Raw data:
━━━━
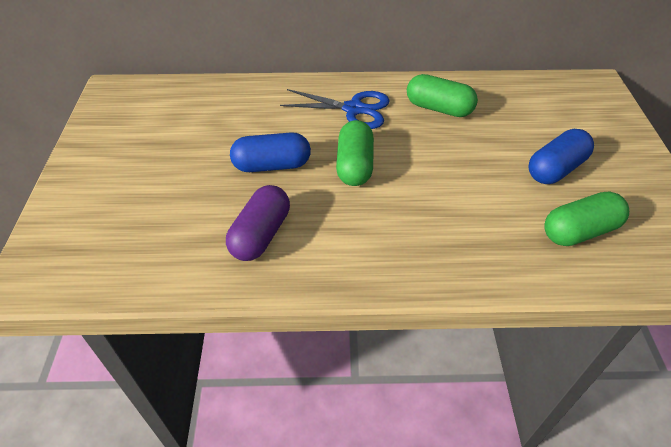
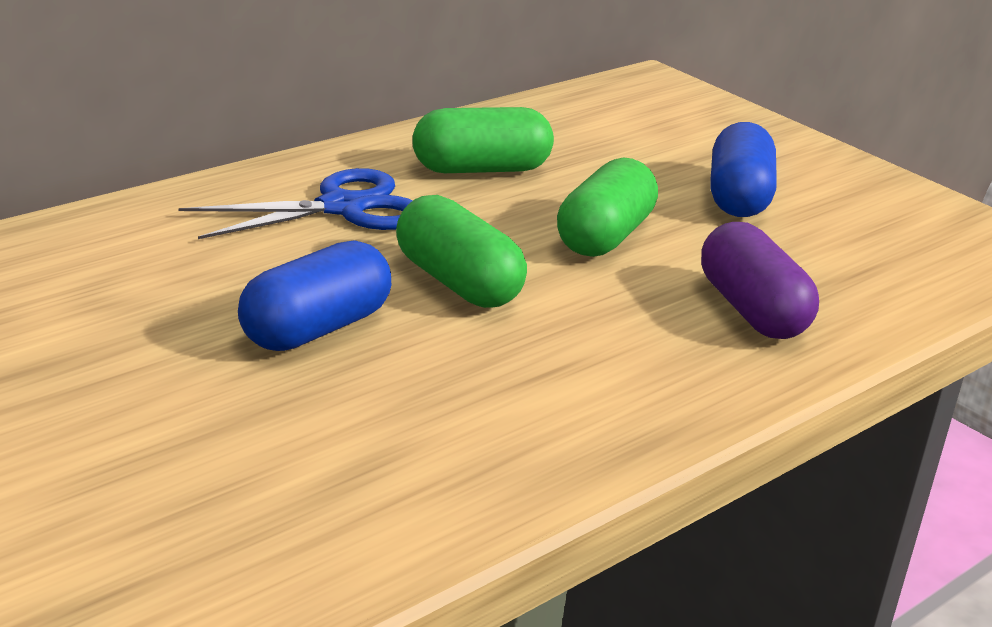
camera: 45 degrees left, 20 degrees down
(260, 234) = (440, 427): purple capsule -> purple capsule (751, 311)
(579, 231) = (854, 257): green capsule -> green capsule (603, 237)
━━━━
Problem statement: Wherever the string "capsule" shows up in the material, copy the line that holds it.

Solution:
(260, 234) = (440, 427): purple capsule -> purple capsule (751, 311)
(579, 231) = (854, 257): green capsule -> green capsule (603, 237)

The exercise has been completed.